### Records provided
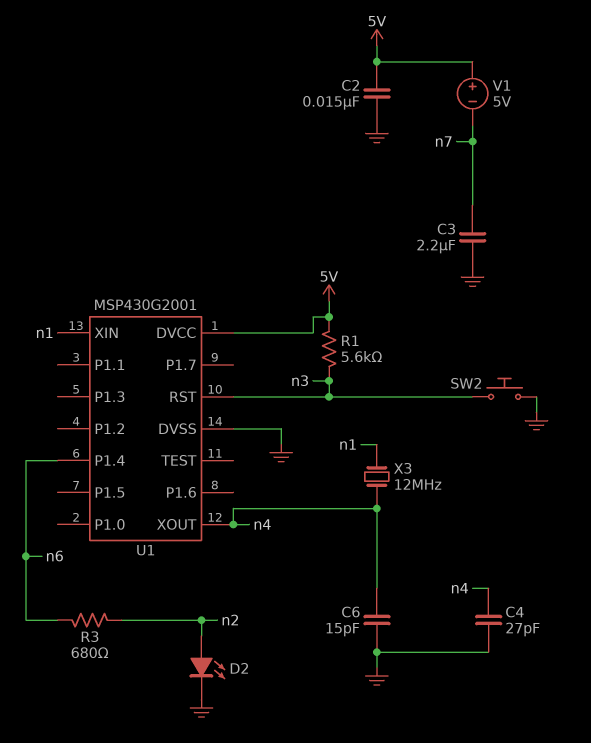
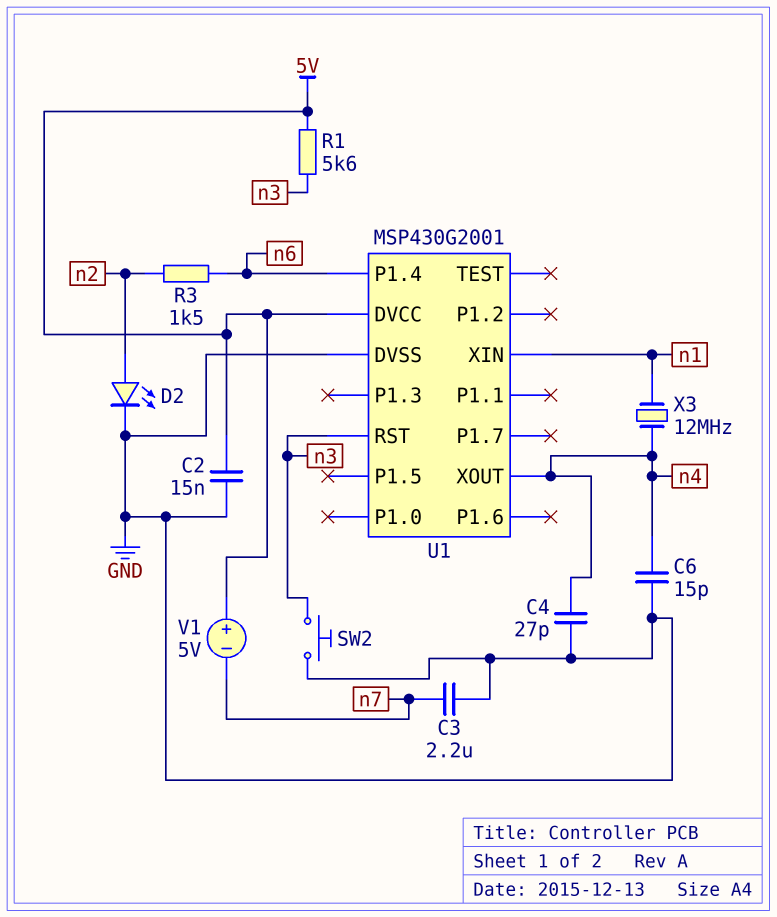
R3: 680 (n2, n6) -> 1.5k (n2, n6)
...
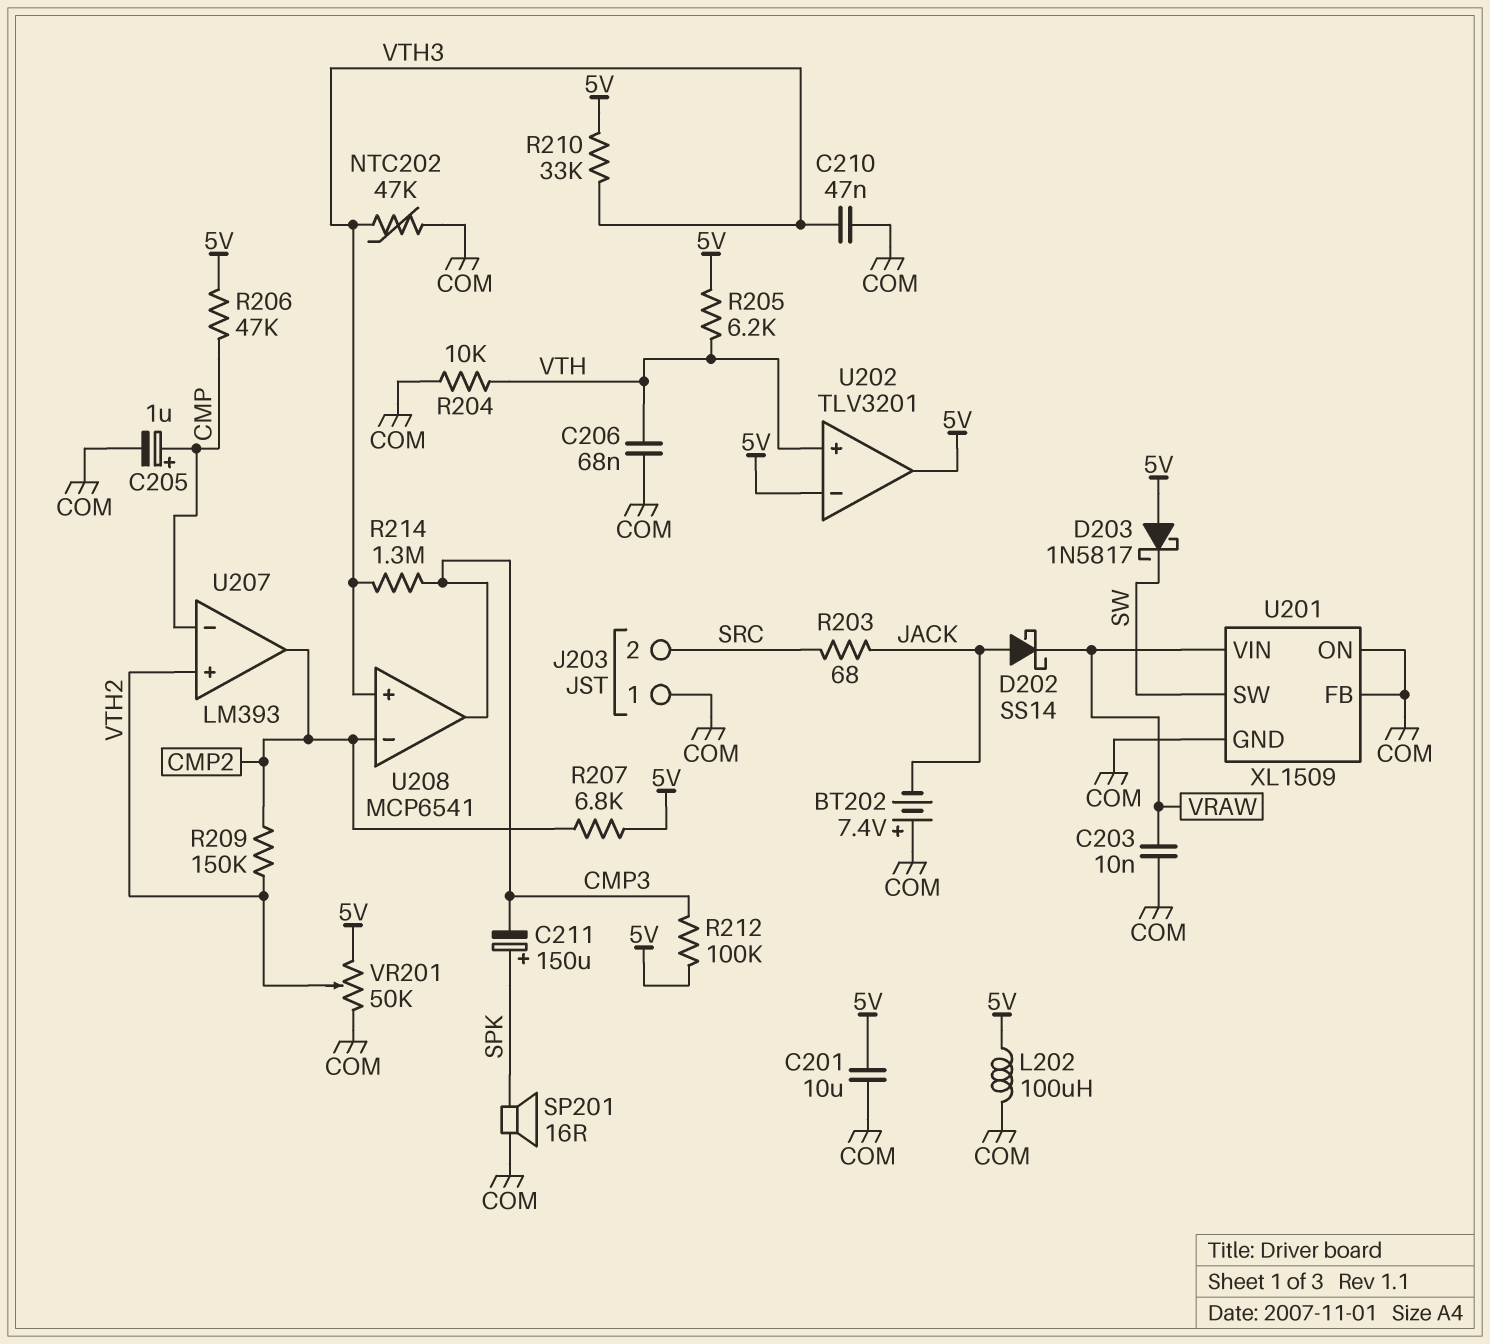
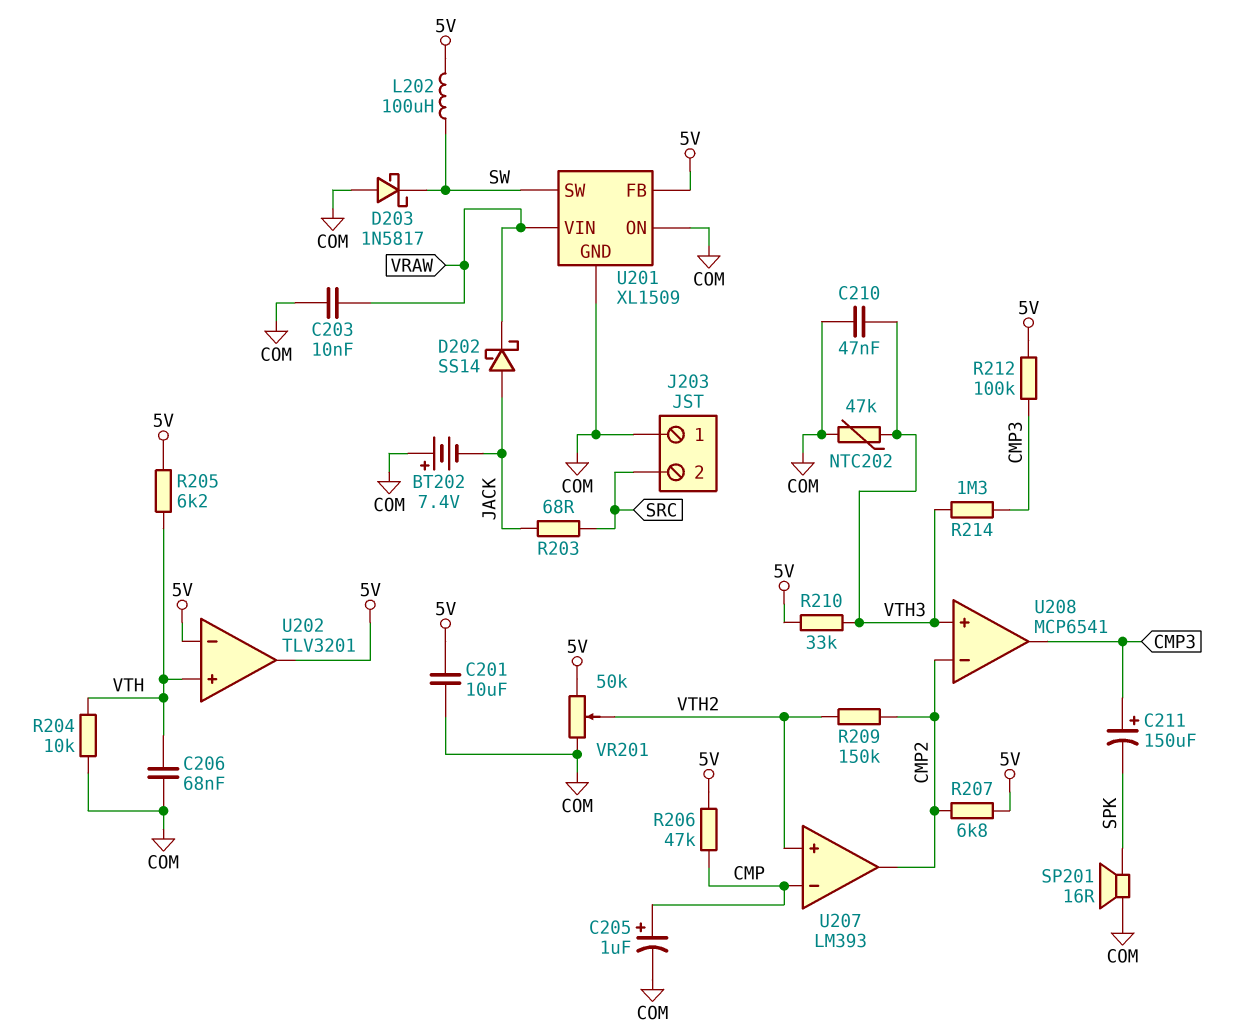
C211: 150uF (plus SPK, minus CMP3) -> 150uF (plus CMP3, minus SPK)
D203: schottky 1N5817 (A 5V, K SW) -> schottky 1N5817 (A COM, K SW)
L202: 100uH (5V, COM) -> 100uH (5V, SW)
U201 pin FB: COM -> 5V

### Brief
Considering only the material above, set down every line from the one with "C211: 150uF (plus" to the one with "U201 pin FB: COM -> 5V", inclusive, exactly as written.

### Output for this exercise
C211: 150uF (plus SPK, minus CMP3) -> 150uF (plus CMP3, minus SPK)
D203: schottky 1N5817 (A 5V, K SW) -> schottky 1N5817 (A COM, K SW)
L202: 100uH (5V, COM) -> 100uH (5V, SW)
U201 pin FB: COM -> 5V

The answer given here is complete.